Image sets with object changes
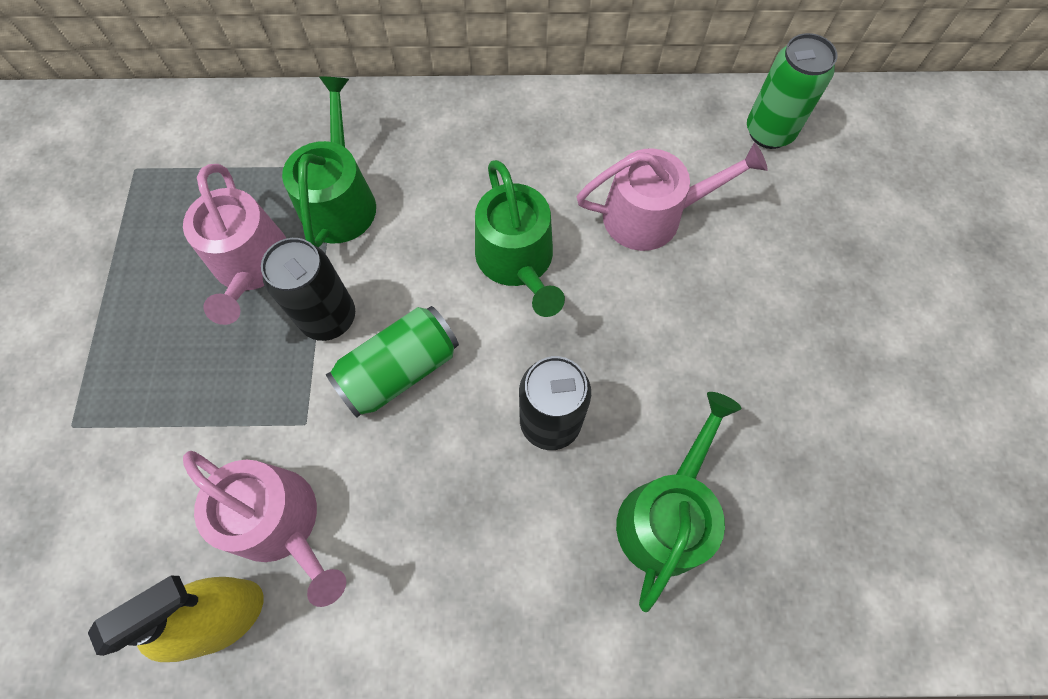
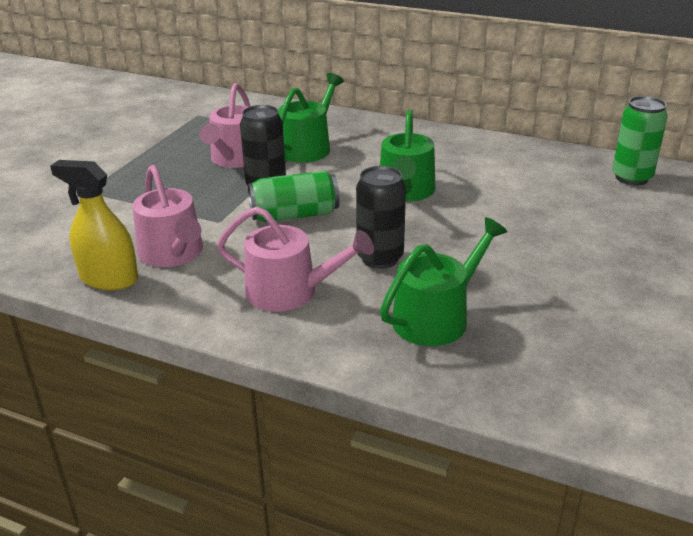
camera: 25 degrees right, 35 degrees down
yellow spray bottle [88,575,264,662] -> yellow spray bottle turned 150 degrees counterclockwise [50,160,138,290]
pink watering can [577,142,768,251] -> pink watering can moved to [217,206,374,312]

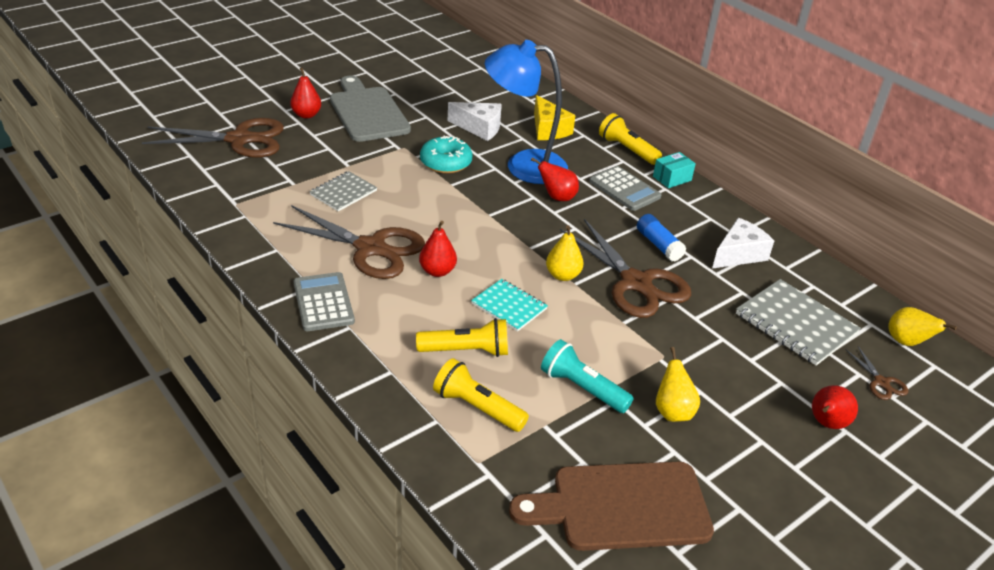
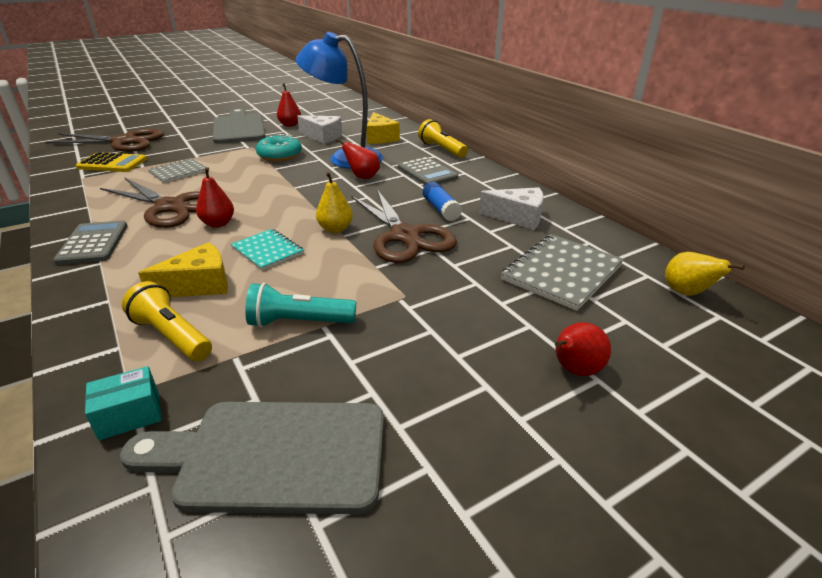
camera: 10 degrees right, 5 degrees down
red pear [290,67,321,119] -> red pear moved to [277,83,301,127]
yellow flashlight [416,318,508,357] -> yellow cheese [138,242,228,297]
brown cutting board [509,462,714,551] -> grey cutting board [120,402,384,514]
turquoise flashlight [541,339,634,413] -> turquoise flashlight turned 45 degrees counterclockwise [245,283,356,328]
turquoise box [653,152,696,188] -> turquoise box moved to [85,366,162,440]
yellow pear [656,347,700,422] -> none
white cheese [712,218,774,269] -> white cheese turned 45 degrees clockwise [479,187,543,230]
grey notebook [736,279,861,366] -> grey notebook turned 75 degrees clockwise [501,234,624,311]
brown scissors [845,346,908,400] -> none
none -> yellow calculator [76,152,147,172]

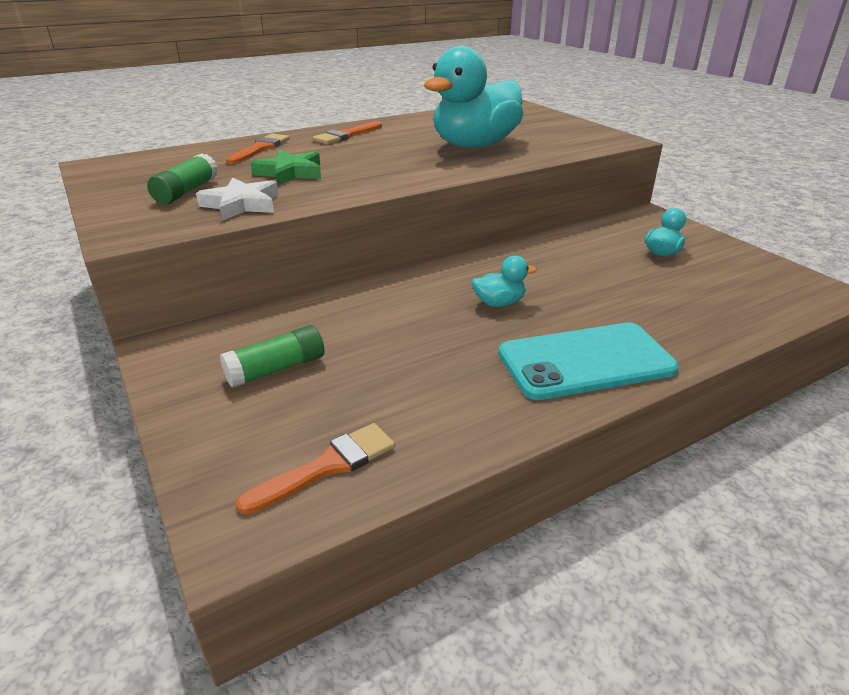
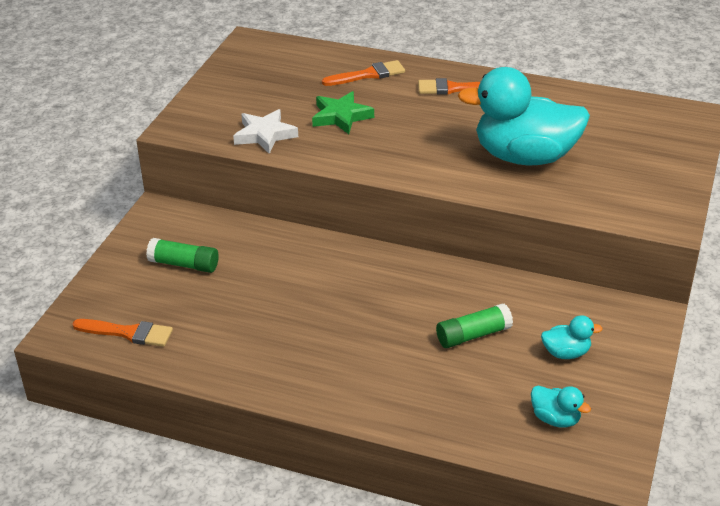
camera: 50 degrees right, 5 degrees up
green glue stick [147,153,218,204] -> green glue stick moved to [436,303,513,348]
turquoise duck [472,255,537,307] -> turquoise duck moved to [531,386,591,428]
turquoise phone [498,323,679,400] -> none

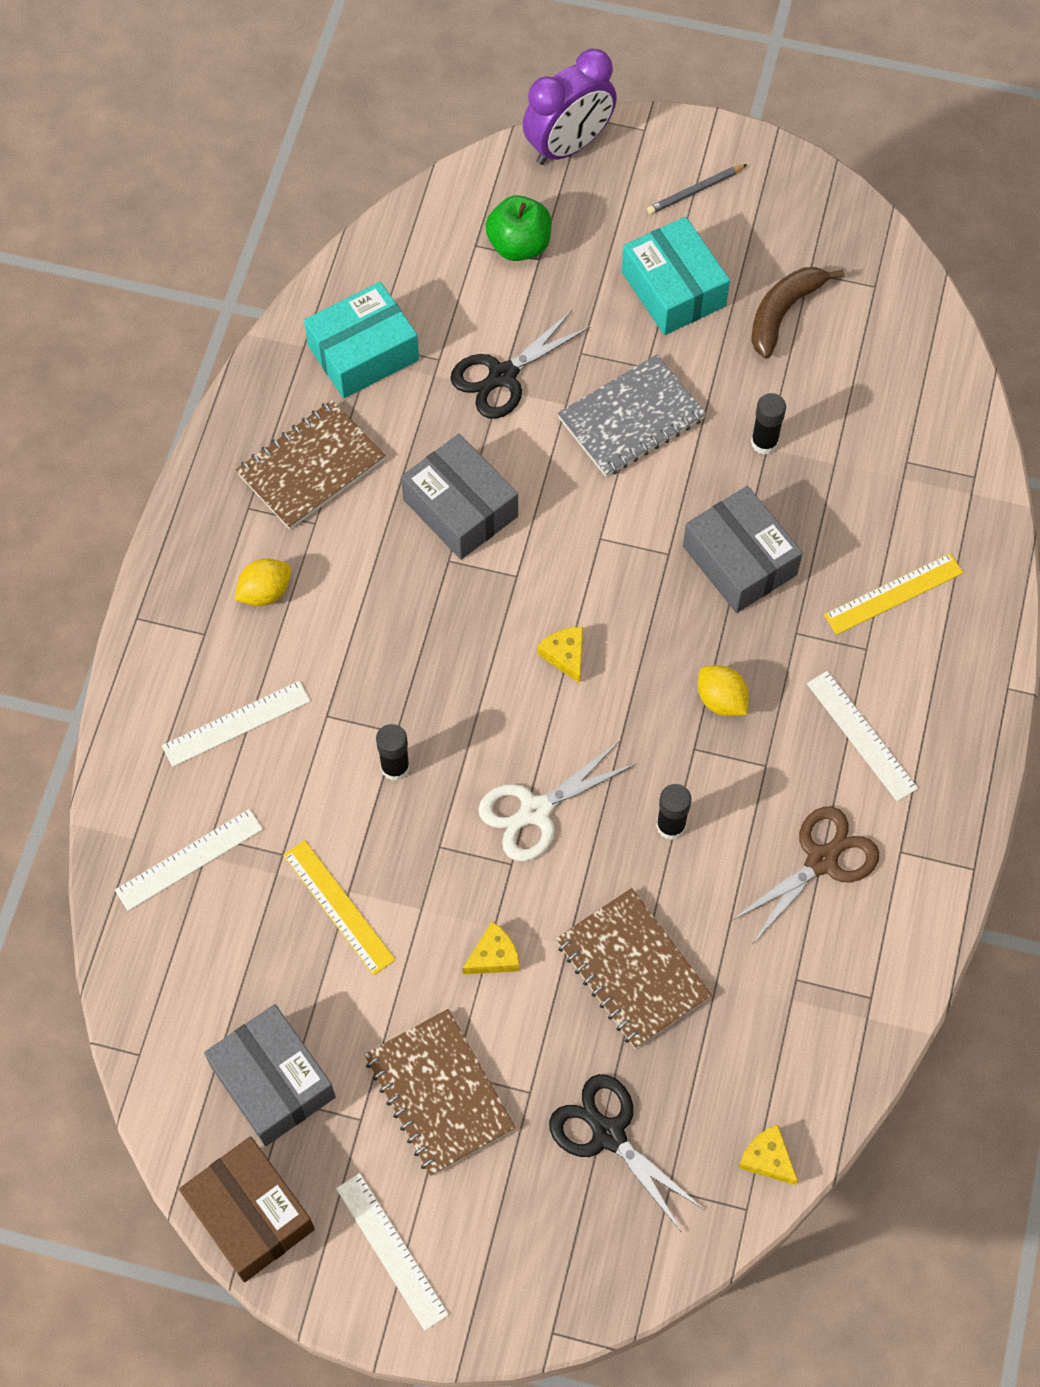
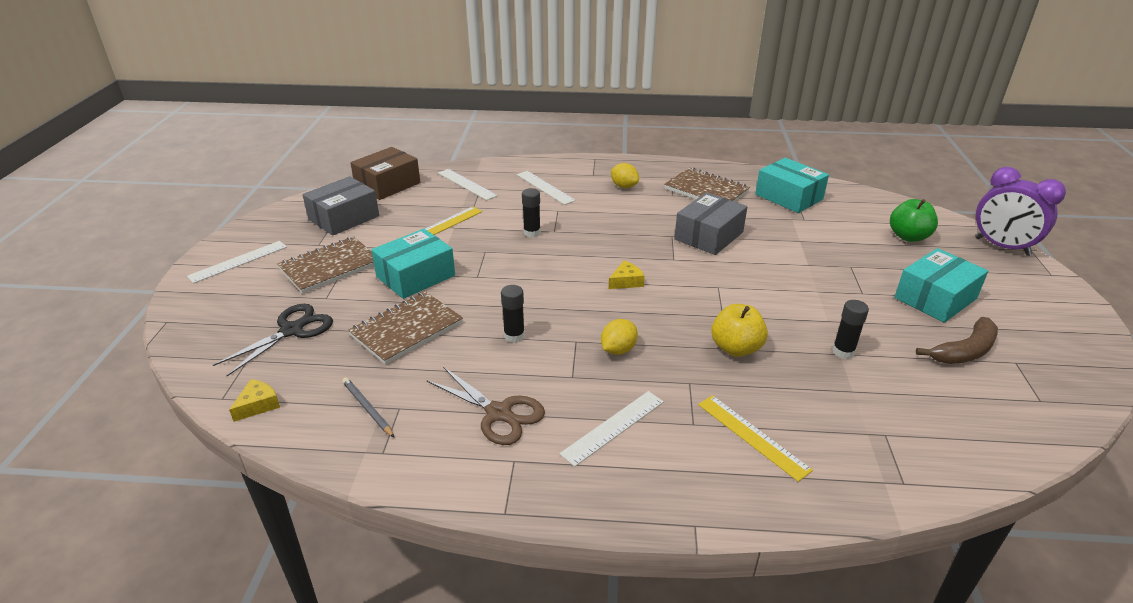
camera: 80 degrees right, 30 degrees down
brown box [179,1136,315,1282] -> brown box moved to [350,147,420,200]
black scissors [450,310,590,419] -> none
yellow cheese [463,922,520,974] -> turquoise box [371,229,455,299]
white scissors [478,741,637,861] -> none
grey notebook [557,354,706,477] -> none
grey pencil [647,164,747,214] -> grey pencil moved to [342,378,394,437]
grey box [683,486,803,613] -> yellow apple [711,304,768,357]
brown banana [751,267,844,359] -> brown banana turned 120 degrees clockwise [916,317,998,364]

THE TASK: Transcribe exactly, please, the lines between the start of the records above and the line holding "green glue stick [147,153,218,204]", counting both of those lines and omitting pictures.

REPLY:
camera: 25 degrees right, 35 degrees down
yellow spray bottle [88,575,264,662] -> yellow spray bottle turned 150 degrees counterclockwise [50,160,138,290]
pink watering can [577,142,768,251] -> pink watering can moved to [217,206,374,312]

camera: 10 degrees right, 5 degrees down
red pear [290,67,321,119] -> red pear moved to [277,83,301,127]
yellow flashlight [416,318,508,357] -> yellow cheese [138,242,228,297]
brown cutting board [509,462,714,551] -> grey cutting board [120,402,384,514]
turquoise flashlight [541,339,634,413] -> turquoise flashlight turned 45 degrees counterclockwise [245,283,356,328]
turquoise box [653,152,696,188] -> turquoise box moved to [85,366,162,440]
yellow pear [656,347,700,422] -> none
white cheese [712,218,774,269] -> white cheese turned 45 degrees clockwise [479,187,543,230]
grey notebook [736,279,861,366] -> grey notebook turned 75 degrees clockwise [501,234,624,311]
brown scissors [845,346,908,400] -> none
none -> yellow calculator [76,152,147,172]

camera: 50 degrees right, 5 degrees up
green glue stick [147,153,218,204] -> green glue stick moved to [436,303,513,348]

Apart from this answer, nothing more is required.